• **Work to be completed**:
Nothing but the lines from the one that contains "in_first: [209, 225]" through the end of the listing should appear, set down exactly.

• **Source information**:

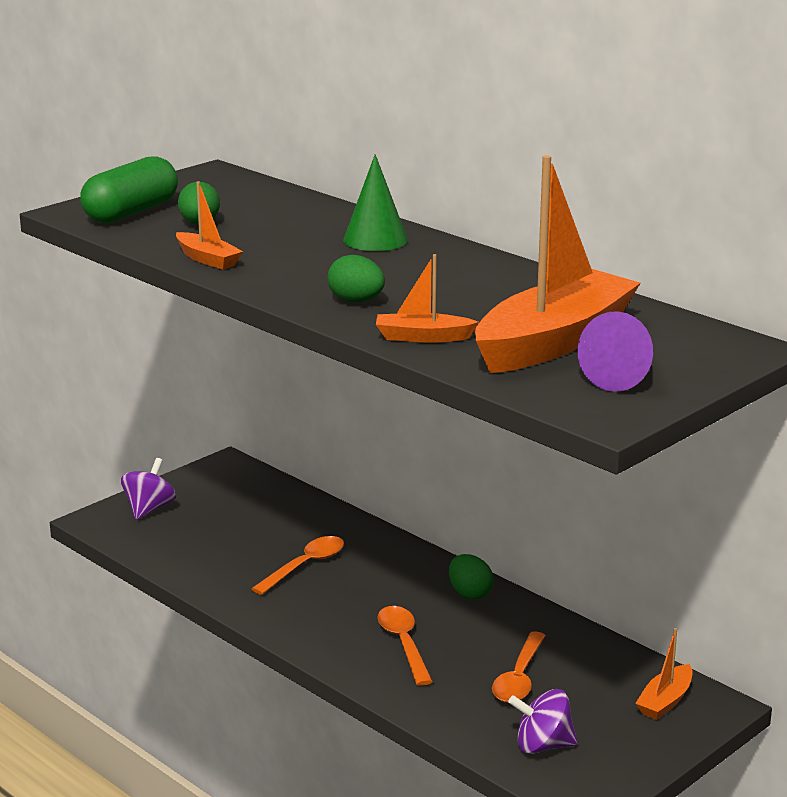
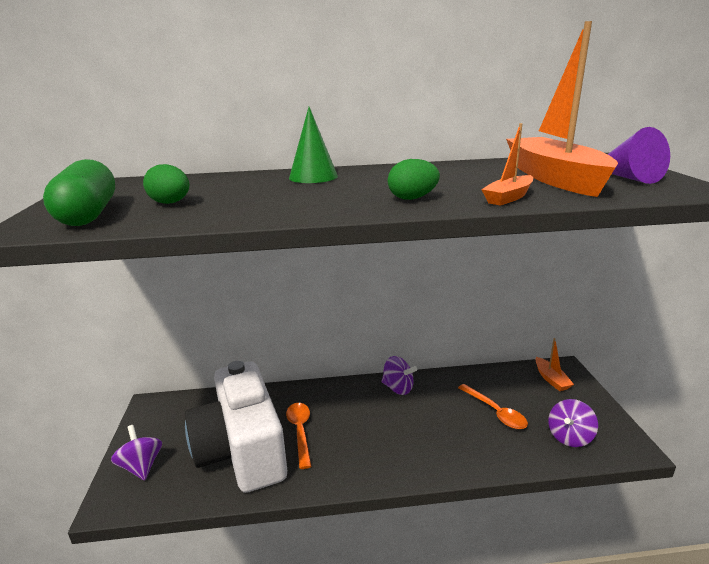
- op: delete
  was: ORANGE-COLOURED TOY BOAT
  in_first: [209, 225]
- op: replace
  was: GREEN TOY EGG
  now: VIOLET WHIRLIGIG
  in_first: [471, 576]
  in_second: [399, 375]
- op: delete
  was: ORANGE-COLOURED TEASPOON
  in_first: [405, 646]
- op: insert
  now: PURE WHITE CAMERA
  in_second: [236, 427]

• **Answer below**:
  in_first: [209, 225]
- op: replace
  was: GREEN TOY EGG
  now: VIOLET WHIRLIGIG
  in_first: [471, 576]
  in_second: [399, 375]
- op: delete
  was: ORANGE-COLOURED TEASPOON
  in_first: [405, 646]
- op: insert
  now: PURE WHITE CAMERA
  in_second: [236, 427]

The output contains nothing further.